> [THE RECORDS]

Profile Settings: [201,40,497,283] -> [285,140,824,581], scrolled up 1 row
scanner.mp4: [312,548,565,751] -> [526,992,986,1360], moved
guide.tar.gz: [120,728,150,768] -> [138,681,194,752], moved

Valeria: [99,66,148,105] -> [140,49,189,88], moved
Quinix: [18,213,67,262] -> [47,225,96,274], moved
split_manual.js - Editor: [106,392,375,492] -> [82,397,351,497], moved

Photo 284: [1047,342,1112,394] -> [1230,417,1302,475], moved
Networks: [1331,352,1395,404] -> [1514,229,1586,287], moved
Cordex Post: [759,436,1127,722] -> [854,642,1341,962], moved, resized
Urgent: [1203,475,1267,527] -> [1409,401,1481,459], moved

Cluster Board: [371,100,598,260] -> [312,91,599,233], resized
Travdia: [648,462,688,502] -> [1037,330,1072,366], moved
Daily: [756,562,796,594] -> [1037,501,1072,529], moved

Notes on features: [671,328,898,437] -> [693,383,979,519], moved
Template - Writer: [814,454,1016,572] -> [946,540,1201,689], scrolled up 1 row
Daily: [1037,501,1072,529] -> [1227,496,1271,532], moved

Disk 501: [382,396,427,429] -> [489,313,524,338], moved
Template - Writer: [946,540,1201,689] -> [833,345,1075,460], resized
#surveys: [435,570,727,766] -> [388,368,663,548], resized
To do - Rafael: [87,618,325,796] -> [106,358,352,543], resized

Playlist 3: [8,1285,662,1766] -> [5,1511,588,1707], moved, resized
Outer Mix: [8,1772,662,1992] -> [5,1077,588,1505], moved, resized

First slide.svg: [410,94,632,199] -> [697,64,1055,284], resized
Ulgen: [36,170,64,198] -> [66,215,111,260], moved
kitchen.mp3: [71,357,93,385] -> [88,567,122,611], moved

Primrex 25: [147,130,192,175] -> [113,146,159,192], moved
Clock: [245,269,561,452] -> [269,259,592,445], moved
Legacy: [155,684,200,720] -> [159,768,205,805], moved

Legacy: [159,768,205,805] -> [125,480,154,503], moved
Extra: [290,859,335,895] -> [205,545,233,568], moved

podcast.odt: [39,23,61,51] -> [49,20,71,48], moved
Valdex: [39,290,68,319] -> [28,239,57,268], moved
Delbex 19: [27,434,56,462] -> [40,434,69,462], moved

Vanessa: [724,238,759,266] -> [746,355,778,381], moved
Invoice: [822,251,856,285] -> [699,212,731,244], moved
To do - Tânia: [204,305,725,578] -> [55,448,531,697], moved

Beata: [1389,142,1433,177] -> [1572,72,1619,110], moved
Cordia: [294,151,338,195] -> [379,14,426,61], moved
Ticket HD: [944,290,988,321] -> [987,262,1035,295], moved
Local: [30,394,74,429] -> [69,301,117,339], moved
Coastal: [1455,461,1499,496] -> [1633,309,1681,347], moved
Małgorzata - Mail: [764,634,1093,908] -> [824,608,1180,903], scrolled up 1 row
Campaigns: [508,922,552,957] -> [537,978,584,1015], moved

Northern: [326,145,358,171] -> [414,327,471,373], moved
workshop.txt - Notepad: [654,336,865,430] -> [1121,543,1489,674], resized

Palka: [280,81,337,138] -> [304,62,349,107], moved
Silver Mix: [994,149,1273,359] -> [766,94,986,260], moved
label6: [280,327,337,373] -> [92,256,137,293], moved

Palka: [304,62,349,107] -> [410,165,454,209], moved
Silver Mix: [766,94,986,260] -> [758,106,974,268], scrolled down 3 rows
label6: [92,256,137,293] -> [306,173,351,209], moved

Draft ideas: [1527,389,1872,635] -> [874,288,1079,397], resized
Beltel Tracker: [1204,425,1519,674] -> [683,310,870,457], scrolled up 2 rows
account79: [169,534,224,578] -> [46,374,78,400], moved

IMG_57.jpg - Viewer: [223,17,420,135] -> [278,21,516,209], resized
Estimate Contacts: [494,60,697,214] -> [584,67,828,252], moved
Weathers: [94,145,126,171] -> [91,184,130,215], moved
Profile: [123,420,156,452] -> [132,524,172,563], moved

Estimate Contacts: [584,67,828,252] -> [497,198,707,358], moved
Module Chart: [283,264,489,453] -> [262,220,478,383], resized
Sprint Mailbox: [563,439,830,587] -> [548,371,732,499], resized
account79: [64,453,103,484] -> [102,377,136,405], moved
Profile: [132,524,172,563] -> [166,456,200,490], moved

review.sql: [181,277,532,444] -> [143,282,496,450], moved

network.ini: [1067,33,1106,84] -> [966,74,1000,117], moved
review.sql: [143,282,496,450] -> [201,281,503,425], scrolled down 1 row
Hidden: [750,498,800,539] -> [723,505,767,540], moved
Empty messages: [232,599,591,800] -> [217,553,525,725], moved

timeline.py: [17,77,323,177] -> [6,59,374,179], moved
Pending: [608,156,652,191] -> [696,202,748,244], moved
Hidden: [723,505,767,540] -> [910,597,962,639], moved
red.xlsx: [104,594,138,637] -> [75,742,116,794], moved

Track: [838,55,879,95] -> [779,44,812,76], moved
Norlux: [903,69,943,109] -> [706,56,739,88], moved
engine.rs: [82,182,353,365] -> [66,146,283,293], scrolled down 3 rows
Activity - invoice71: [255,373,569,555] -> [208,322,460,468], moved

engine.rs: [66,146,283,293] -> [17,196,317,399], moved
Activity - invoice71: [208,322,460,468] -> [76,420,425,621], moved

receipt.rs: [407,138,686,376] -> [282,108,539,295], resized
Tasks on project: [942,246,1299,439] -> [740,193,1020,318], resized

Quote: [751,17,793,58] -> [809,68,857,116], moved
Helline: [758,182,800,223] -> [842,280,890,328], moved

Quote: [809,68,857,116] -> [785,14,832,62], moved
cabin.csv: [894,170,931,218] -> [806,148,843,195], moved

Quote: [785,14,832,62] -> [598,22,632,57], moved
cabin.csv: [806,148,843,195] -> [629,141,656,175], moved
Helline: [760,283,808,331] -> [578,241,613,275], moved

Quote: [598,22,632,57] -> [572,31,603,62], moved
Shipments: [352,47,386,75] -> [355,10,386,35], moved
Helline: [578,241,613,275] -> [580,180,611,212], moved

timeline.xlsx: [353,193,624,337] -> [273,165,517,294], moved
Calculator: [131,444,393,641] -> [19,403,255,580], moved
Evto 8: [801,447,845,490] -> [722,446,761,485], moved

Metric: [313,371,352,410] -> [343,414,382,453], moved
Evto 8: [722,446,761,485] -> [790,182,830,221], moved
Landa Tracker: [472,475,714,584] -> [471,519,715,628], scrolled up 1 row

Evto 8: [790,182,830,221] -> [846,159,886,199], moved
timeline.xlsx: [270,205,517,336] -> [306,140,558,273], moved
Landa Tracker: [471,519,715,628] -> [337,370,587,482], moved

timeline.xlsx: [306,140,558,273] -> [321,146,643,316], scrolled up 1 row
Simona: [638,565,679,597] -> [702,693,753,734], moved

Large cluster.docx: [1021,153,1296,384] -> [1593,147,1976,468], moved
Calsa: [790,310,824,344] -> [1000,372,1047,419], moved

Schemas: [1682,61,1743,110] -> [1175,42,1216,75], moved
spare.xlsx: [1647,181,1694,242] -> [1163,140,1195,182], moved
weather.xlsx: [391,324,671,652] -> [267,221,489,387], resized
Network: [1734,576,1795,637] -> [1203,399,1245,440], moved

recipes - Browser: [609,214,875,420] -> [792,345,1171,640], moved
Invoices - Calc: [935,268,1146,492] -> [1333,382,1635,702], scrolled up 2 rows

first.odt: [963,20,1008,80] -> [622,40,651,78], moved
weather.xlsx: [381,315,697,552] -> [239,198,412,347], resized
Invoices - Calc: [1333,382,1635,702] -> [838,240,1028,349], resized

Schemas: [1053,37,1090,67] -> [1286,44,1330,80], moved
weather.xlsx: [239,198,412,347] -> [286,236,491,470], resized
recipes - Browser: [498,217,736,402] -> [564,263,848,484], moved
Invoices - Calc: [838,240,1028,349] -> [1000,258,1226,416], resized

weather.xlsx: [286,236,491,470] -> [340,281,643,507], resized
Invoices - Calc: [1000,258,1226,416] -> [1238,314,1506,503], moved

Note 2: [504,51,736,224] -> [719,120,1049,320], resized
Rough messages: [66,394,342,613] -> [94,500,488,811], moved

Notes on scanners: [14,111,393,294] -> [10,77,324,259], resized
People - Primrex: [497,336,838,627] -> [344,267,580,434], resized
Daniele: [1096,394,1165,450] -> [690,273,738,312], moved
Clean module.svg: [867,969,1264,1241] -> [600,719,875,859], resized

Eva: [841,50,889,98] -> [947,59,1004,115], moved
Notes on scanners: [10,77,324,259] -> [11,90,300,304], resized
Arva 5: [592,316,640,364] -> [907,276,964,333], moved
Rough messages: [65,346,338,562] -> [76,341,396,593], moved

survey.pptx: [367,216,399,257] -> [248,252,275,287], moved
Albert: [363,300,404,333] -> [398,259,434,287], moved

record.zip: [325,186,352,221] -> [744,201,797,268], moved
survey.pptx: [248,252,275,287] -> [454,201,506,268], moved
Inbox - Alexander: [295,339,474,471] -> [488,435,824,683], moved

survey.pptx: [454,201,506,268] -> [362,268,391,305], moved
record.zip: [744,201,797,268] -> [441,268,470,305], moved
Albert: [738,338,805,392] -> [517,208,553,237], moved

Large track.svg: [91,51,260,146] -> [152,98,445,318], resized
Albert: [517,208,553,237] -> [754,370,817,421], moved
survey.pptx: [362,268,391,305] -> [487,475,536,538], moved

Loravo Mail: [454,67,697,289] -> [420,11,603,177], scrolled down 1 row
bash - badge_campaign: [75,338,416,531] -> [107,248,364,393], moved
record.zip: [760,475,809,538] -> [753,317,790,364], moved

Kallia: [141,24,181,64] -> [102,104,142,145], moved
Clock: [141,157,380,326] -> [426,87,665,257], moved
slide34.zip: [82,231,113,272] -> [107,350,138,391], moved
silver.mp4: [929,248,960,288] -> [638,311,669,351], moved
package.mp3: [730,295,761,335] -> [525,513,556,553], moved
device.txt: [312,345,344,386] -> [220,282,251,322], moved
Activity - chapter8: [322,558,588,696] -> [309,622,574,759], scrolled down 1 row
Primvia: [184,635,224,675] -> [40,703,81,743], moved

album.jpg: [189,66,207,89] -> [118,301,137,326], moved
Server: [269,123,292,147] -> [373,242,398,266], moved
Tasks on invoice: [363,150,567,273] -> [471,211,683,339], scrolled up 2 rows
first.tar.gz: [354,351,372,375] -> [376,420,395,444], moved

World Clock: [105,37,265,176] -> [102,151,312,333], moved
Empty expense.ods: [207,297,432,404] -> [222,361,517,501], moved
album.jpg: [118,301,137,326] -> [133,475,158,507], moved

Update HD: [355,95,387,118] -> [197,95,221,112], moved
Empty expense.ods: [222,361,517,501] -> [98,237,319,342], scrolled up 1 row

> [ACTIVITY]
Begin at the first line of the records above and quote every line verbatim through the one that contains "Networks: [1331,352,1395,404] ->".

> [SOLVED EXERCISE]
Profile Settings: [201,40,497,283] -> [285,140,824,581], scrolled up 1 row
scanner.mp4: [312,548,565,751] -> [526,992,986,1360], moved
guide.tar.gz: [120,728,150,768] -> [138,681,194,752], moved

Valeria: [99,66,148,105] -> [140,49,189,88], moved
Quinix: [18,213,67,262] -> [47,225,96,274], moved
split_manual.js - Editor: [106,392,375,492] -> [82,397,351,497], moved

Photo 284: [1047,342,1112,394] -> [1230,417,1302,475], moved
Networks: [1331,352,1395,404] -> [1514,229,1586,287], moved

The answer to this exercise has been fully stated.